= Work to complete =
Return every entry below word for word and leave out any picture.

○ ○ ○ ○ ○

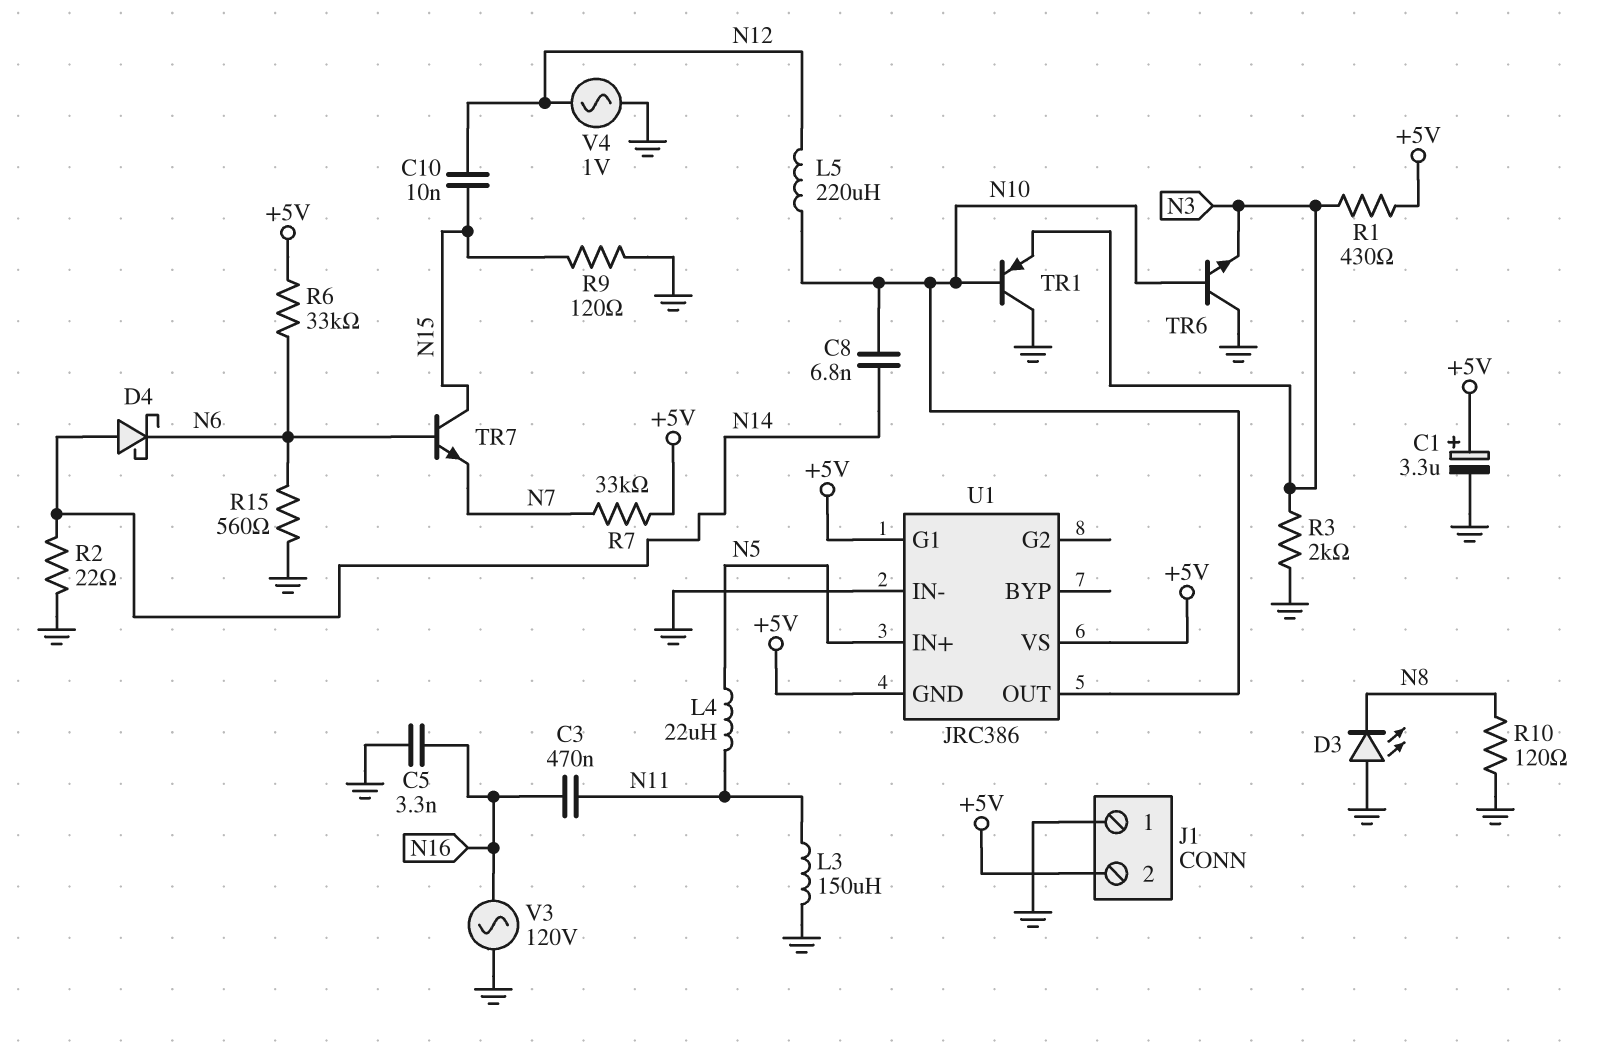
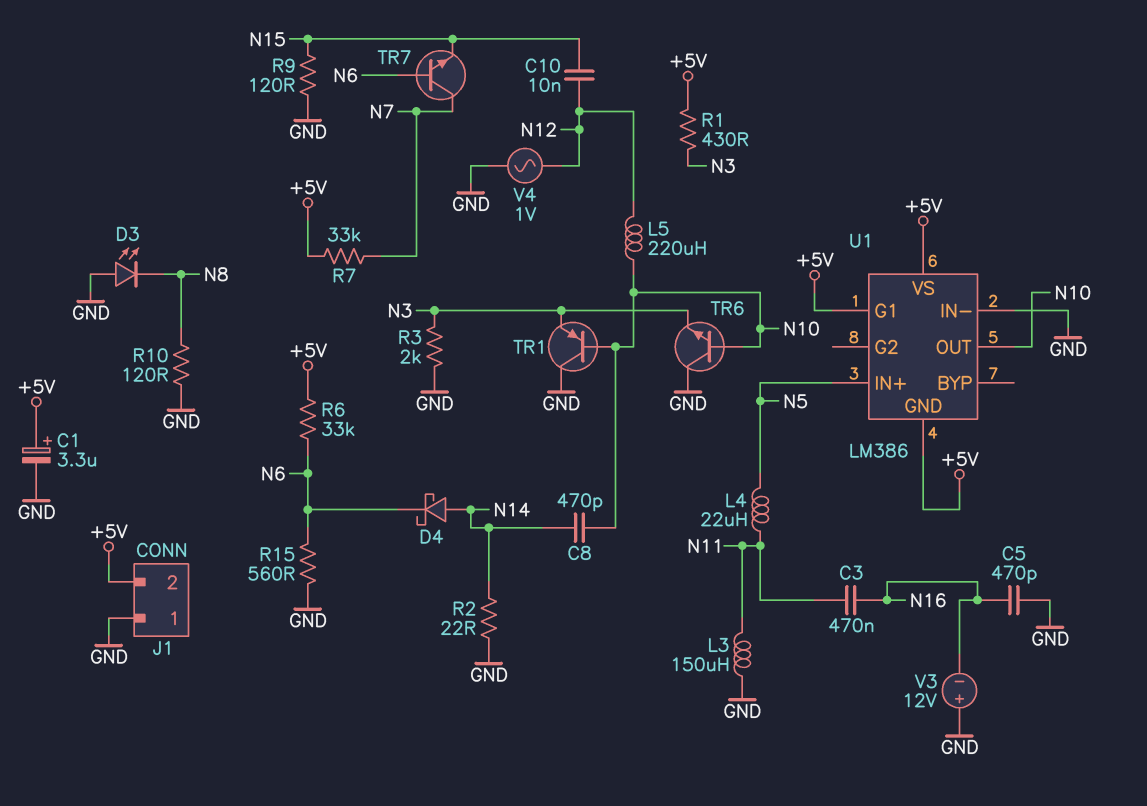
C5: 3.3nF (GND, N16) -> 470pF (GND, N16)
C8: 6.8nF (N10, N14) -> 470pF (N10, N14)
TR7: NPN (B N6, C N15, E N7) -> NPN (B N6, C N7, E N15)
U1: JRC386 -> LM386
V3: AC 120V (GND, N16) -> 12V (plus GND, minus N16)

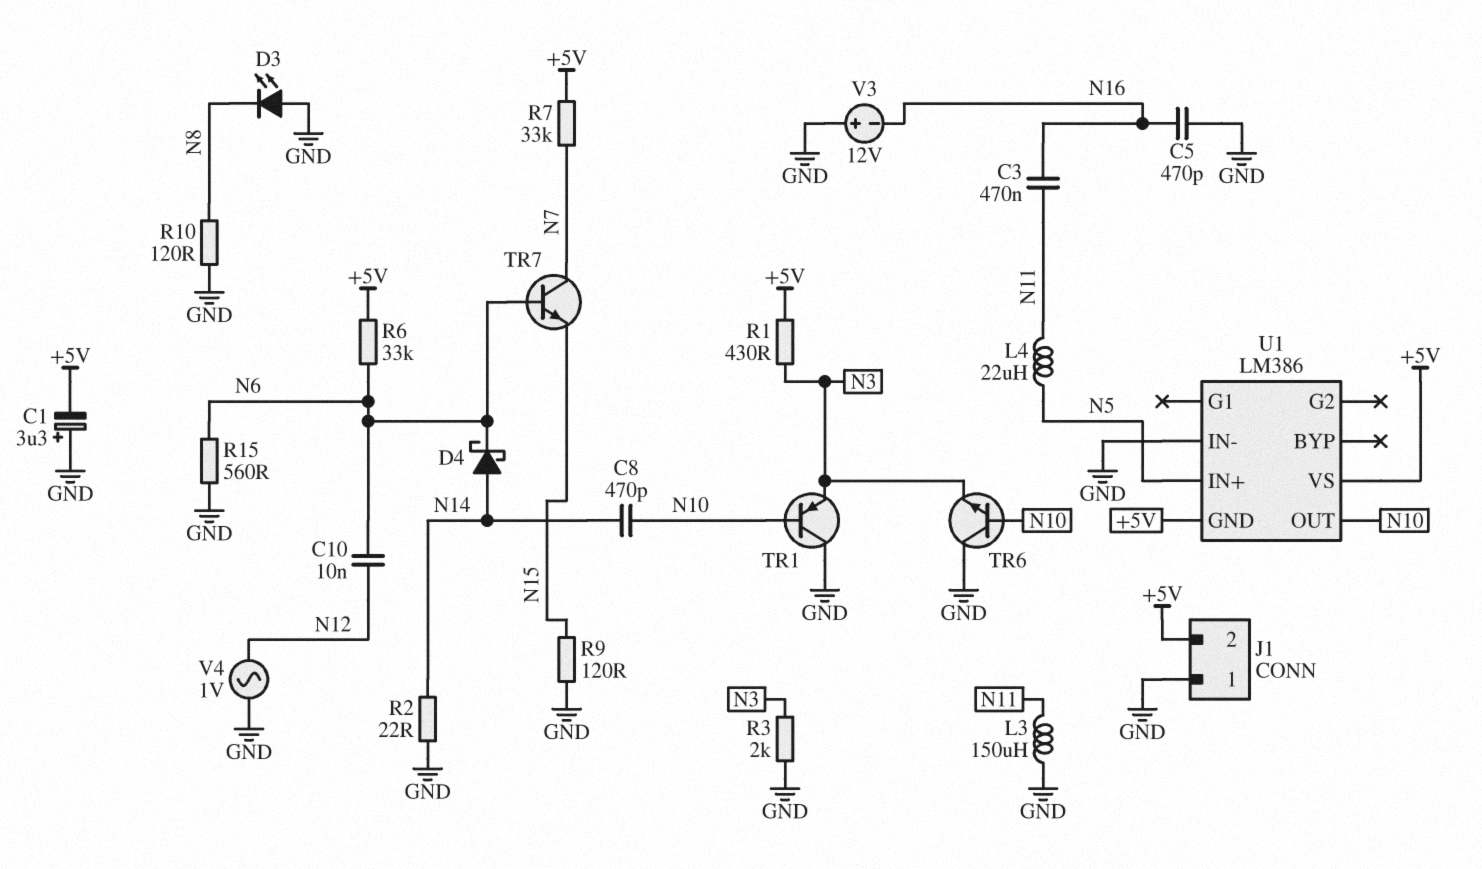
C1: 3.3uF (plus +5V, minus GND) -> 3.3uF (plus GND, minus +5V)
C10: 10nF (N12, N15) -> 10nF (N6, N12)
L5: 220uH (N10, N12) -> none
U1 pin G1: +5V -> none

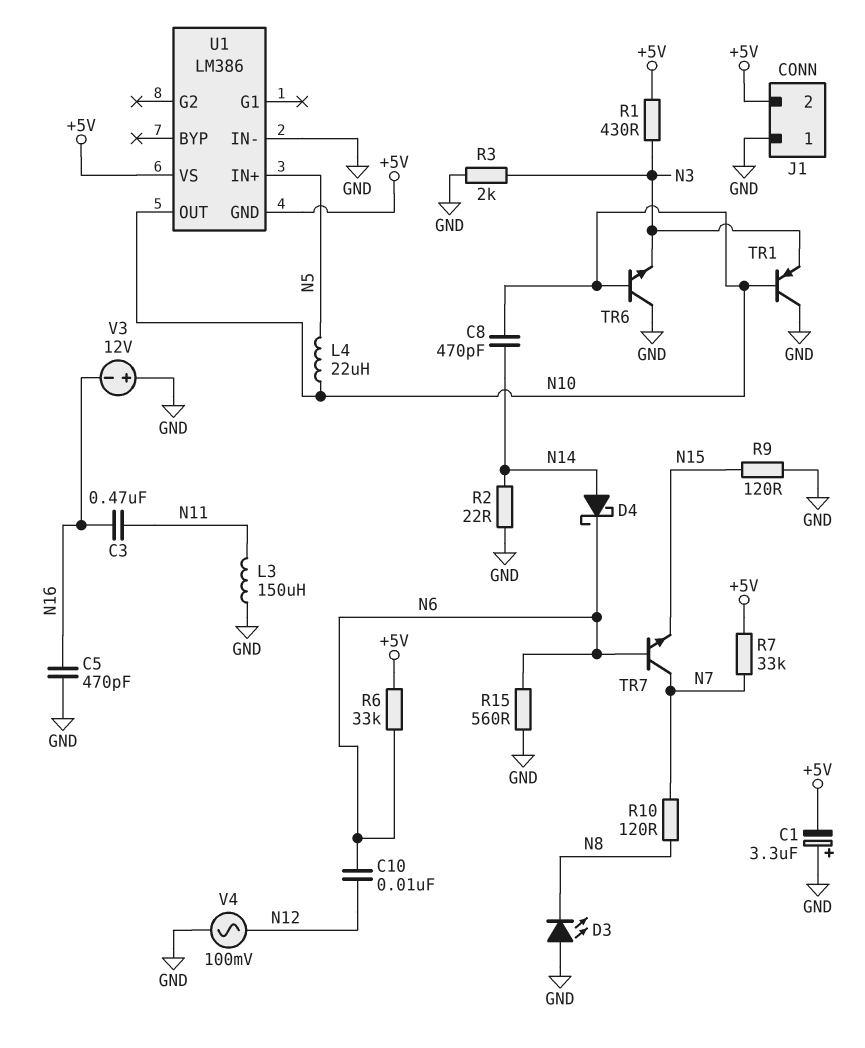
L4: 22uH (N5, N11) -> 22uH (N5, N10)
R10: 120 (GND, N8) -> 120 (N7, N8)
V4: AC 1V (GND, N12) -> AC 100mV (GND, N12)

○ ○ ○ ○ ○

= Solution for this task =
C5: 3.3nF (GND, N16) -> 470pF (GND, N16)
C8: 6.8nF (N10, N14) -> 470pF (N10, N14)
TR7: NPN (B N6, C N15, E N7) -> NPN (B N6, C N7, E N15)
U1: JRC386 -> LM386
V3: AC 120V (GND, N16) -> 12V (plus GND, minus N16)

C1: 3.3uF (plus +5V, minus GND) -> 3.3uF (plus GND, minus +5V)
C10: 10nF (N12, N15) -> 10nF (N6, N12)
L5: 220uH (N10, N12) -> none
U1 pin G1: +5V -> none

L4: 22uH (N5, N11) -> 22uH (N5, N10)
R10: 120 (GND, N8) -> 120 (N7, N8)
V4: AC 1V (GND, N12) -> AC 100mV (GND, N12)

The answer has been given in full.